Objective:
Edit the data from the line that contains "How different are" through the line that contains "No, beige plastic", changing "translucent glass jar" to "clear glass jar" and keeping everything else the same. Return only those lines.

[Raw records]

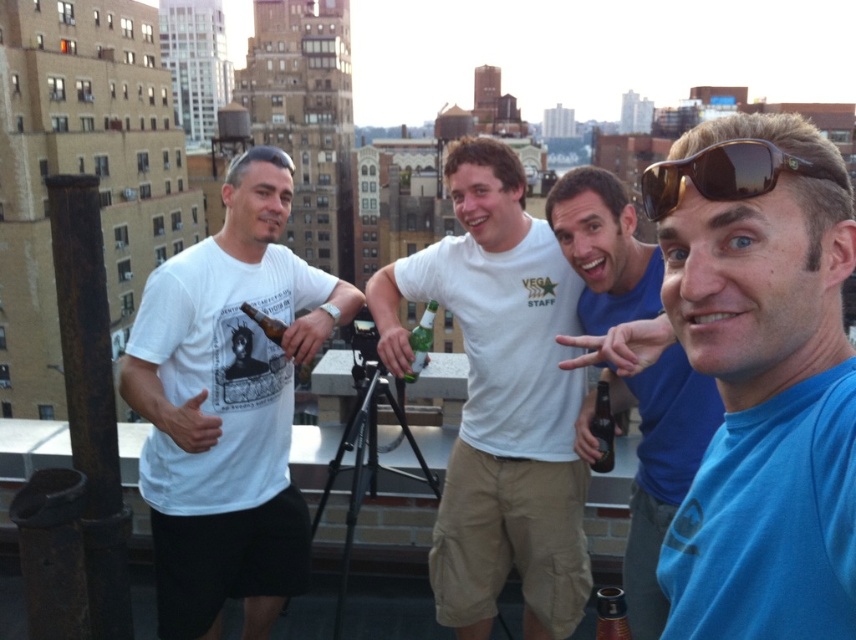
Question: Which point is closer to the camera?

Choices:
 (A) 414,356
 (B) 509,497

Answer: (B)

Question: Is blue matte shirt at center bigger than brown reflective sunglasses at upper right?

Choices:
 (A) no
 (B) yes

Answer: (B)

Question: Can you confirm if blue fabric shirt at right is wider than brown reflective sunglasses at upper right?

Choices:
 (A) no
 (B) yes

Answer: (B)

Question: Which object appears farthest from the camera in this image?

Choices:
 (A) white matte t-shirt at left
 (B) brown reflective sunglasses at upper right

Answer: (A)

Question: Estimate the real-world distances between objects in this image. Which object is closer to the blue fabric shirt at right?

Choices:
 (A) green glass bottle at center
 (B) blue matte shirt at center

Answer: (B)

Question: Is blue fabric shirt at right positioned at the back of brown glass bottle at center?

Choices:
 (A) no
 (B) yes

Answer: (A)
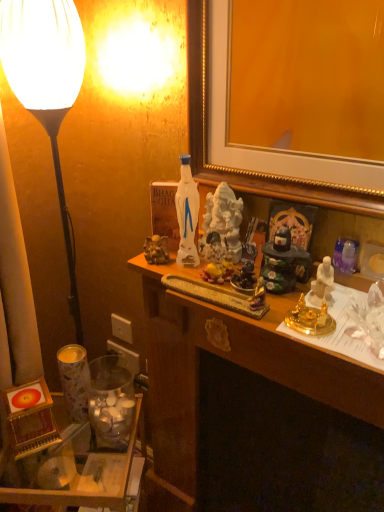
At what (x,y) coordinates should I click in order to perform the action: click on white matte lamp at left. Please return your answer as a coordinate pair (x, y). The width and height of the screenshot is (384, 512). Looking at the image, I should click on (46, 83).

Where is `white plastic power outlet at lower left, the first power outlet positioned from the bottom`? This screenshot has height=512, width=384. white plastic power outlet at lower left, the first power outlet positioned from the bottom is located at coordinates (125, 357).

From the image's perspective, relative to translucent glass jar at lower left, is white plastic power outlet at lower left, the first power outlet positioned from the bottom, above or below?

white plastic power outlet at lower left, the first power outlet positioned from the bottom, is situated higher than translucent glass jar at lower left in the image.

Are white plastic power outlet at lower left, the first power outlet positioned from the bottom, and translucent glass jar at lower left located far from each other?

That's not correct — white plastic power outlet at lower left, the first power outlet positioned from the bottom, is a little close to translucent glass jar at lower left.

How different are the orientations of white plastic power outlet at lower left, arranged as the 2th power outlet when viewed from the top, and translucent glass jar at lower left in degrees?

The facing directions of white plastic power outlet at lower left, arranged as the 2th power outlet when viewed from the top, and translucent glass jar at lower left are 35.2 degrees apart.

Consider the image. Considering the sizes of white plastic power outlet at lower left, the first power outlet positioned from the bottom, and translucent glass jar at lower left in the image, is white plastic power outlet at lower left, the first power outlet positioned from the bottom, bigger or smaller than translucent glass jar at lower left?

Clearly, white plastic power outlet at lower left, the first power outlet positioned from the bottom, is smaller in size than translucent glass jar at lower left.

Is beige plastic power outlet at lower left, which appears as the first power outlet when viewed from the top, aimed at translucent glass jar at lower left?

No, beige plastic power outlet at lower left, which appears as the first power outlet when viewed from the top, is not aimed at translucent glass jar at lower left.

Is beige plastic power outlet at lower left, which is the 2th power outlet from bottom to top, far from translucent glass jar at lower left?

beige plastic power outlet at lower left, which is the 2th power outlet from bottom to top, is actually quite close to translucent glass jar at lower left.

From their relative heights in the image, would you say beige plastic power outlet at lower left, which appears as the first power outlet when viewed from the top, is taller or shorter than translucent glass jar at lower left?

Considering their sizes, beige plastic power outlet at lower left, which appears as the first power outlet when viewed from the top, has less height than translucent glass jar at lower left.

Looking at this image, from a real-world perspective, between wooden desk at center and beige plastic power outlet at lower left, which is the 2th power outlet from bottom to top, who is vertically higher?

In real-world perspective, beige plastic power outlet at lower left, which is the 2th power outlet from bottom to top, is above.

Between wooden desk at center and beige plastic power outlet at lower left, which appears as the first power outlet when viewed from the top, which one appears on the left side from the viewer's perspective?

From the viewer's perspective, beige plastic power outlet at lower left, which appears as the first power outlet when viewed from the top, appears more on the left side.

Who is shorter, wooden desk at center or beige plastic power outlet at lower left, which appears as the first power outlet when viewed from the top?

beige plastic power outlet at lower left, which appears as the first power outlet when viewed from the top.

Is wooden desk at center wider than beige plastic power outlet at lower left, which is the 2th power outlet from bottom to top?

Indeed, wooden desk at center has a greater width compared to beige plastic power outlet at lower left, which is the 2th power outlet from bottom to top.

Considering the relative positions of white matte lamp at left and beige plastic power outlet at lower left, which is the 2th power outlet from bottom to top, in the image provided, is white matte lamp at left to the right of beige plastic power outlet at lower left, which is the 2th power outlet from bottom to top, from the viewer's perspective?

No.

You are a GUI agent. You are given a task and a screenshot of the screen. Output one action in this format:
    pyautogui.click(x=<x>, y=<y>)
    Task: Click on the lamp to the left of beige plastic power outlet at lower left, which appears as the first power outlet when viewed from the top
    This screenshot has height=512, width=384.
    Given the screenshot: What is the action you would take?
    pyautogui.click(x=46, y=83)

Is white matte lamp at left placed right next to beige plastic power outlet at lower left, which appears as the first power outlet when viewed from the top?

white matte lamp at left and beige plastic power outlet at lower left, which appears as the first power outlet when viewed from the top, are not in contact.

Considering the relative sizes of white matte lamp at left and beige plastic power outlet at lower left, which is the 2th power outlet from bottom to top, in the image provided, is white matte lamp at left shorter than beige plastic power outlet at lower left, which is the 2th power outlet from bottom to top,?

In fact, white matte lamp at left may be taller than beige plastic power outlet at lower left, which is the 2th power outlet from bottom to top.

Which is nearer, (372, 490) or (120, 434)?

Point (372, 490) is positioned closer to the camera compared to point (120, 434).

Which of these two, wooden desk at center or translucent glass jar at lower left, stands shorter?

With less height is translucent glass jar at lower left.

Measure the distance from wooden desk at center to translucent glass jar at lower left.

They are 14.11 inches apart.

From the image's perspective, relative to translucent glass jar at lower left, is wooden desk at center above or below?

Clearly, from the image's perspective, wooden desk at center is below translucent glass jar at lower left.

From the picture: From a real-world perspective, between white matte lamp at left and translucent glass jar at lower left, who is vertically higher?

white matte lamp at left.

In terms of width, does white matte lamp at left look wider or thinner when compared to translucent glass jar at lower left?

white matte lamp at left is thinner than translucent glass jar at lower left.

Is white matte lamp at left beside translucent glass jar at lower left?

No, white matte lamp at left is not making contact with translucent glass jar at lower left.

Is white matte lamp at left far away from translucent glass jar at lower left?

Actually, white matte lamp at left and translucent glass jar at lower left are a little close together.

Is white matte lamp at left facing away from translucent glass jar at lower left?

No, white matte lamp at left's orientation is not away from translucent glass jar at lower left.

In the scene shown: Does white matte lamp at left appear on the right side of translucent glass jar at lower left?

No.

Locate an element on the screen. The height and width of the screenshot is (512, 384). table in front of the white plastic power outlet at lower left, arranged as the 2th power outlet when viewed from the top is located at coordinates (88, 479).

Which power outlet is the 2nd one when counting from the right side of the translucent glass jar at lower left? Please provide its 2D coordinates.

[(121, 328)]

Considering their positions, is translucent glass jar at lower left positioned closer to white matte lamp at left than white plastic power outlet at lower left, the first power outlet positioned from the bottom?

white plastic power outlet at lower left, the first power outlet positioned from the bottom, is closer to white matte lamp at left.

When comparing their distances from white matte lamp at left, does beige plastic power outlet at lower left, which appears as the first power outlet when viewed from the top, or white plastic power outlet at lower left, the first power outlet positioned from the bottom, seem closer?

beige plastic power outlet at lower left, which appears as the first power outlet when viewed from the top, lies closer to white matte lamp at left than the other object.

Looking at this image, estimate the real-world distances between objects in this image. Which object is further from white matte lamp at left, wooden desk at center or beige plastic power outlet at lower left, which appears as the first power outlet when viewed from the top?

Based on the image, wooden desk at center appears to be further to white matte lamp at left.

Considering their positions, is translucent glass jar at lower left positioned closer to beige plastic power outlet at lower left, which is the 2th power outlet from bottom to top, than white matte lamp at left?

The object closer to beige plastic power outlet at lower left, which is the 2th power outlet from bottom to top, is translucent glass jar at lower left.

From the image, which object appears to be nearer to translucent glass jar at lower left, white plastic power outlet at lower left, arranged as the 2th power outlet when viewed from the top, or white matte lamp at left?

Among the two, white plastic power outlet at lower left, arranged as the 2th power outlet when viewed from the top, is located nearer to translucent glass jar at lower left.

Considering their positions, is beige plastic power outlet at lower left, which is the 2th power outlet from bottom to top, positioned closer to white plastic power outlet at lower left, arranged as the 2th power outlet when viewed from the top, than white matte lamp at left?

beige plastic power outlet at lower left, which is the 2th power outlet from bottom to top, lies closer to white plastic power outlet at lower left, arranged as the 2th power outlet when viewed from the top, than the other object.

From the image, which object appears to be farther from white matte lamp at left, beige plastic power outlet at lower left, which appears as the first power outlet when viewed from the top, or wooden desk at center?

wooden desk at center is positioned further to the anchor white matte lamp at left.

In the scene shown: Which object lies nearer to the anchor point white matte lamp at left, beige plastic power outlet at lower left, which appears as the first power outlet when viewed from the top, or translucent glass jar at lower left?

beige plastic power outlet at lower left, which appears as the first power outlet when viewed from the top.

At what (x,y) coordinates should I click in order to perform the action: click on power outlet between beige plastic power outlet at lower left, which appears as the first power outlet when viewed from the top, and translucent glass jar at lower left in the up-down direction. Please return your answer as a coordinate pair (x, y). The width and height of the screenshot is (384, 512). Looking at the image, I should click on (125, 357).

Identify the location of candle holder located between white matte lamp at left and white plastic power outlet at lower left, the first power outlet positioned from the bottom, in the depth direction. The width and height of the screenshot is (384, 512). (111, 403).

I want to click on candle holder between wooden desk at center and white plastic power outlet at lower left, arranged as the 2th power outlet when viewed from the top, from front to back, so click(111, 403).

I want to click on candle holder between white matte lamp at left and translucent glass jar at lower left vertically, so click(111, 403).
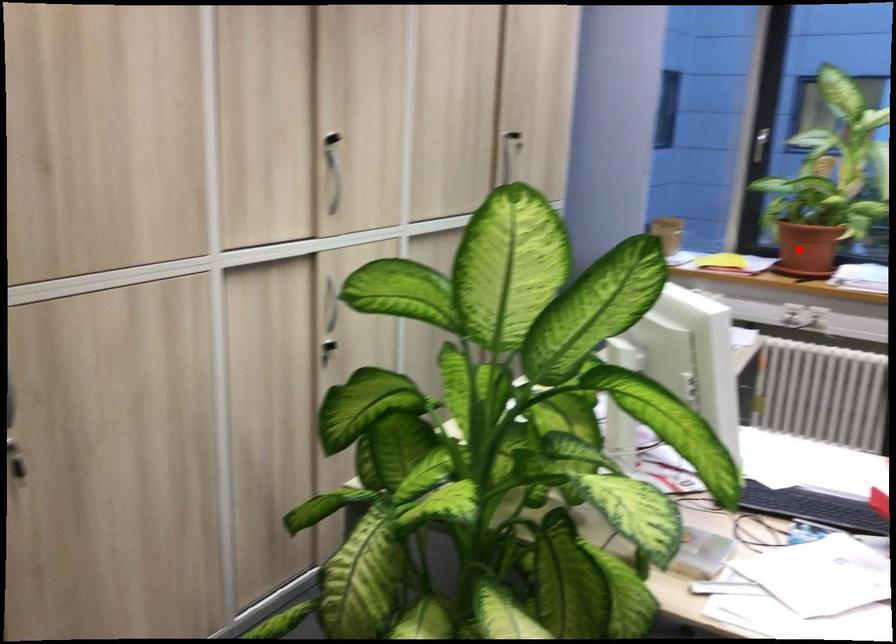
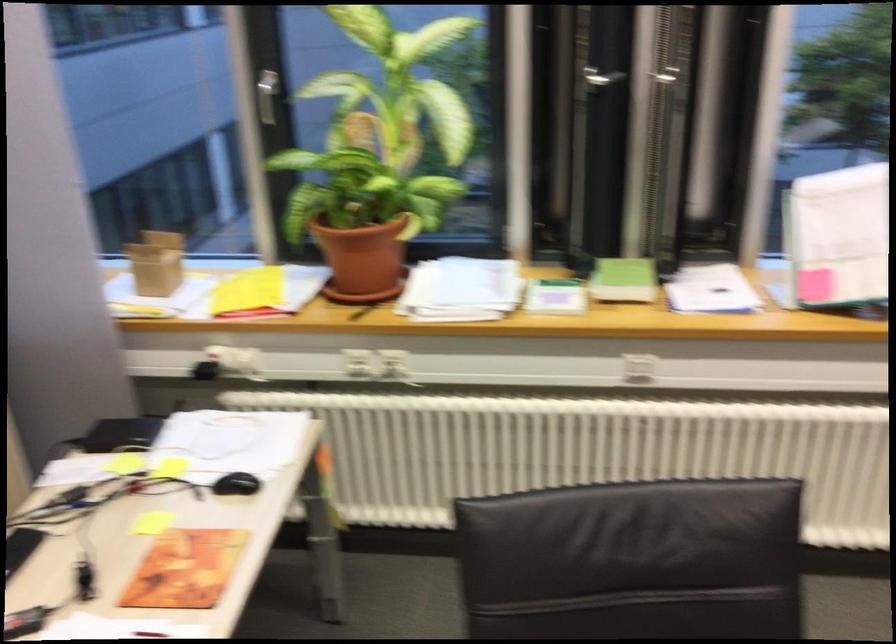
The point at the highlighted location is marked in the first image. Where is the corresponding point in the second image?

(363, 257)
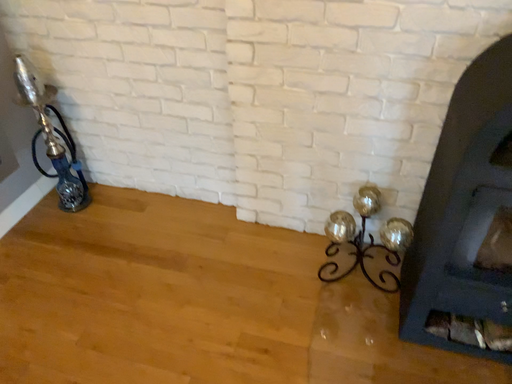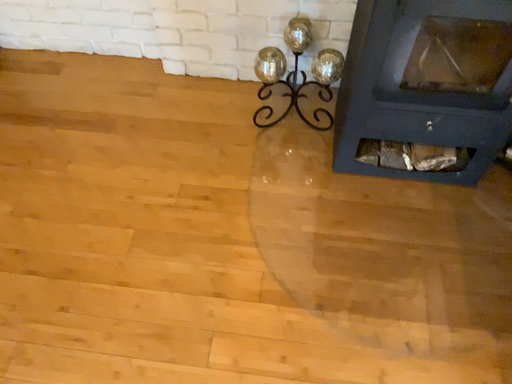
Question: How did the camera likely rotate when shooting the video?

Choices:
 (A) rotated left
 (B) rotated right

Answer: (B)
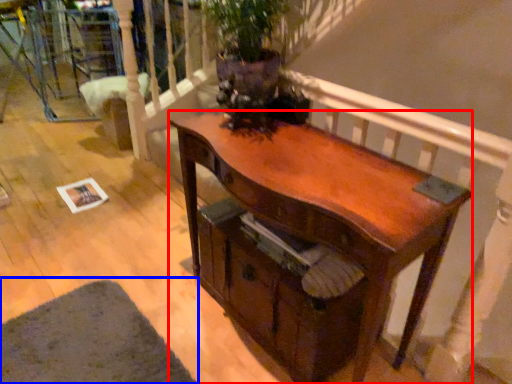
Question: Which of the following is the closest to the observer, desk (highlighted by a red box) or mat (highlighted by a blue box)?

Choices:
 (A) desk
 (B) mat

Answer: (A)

Solution below:
How different are the orientations of white plastic power outlet at lower left, arranged as the 2th power outlet when viewed from the top, and clear glass jar at lower left in degrees?

The facing directions of white plastic power outlet at lower left, arranged as the 2th power outlet when viewed from the top, and clear glass jar at lower left are 35.2 degrees apart.

Consider the image. Considering the sizes of white plastic power outlet at lower left, the first power outlet positioned from the bottom, and clear glass jar at lower left in the image, is white plastic power outlet at lower left, the first power outlet positioned from the bottom, bigger or smaller than clear glass jar at lower left?

Clearly, white plastic power outlet at lower left, the first power outlet positioned from the bottom, is smaller in size than clear glass jar at lower left.

Is beige plastic power outlet at lower left, which appears as the first power outlet when viewed from the top, aimed at clear glass jar at lower left?

No, beige plastic power outlet at lower left, which appears as the first power outlet when viewed from the top, is not aimed at clear glass jar at lower left.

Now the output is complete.